**Source material:**
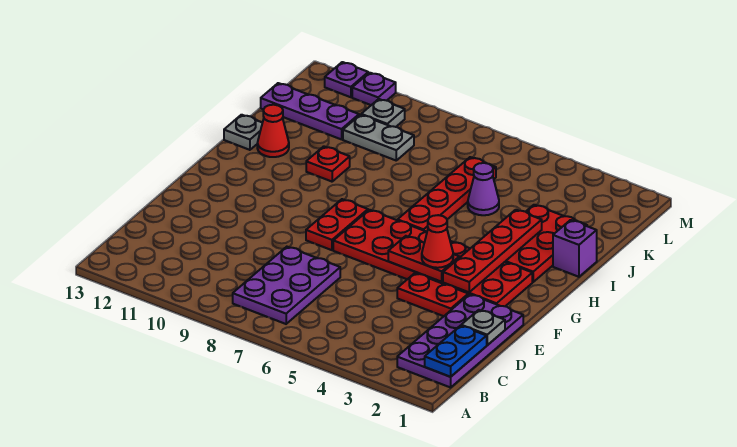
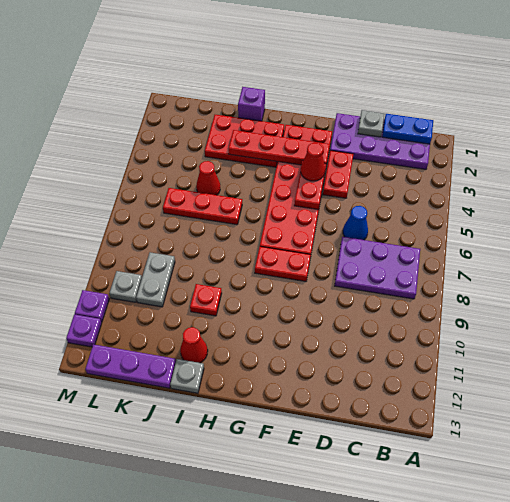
none -> blue cone D6 level 1
red plate H6:K6 level 1 -> red plate I6:K6 level 1
purple cone J5 level 1 -> red cone J5 level 1
purple plate K11:K13 level 1 -> purple plate J13:L13 level 1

**Activity:** Within the material above, report how many lines carry the word "plate", and nothing else.

**Your response:** 2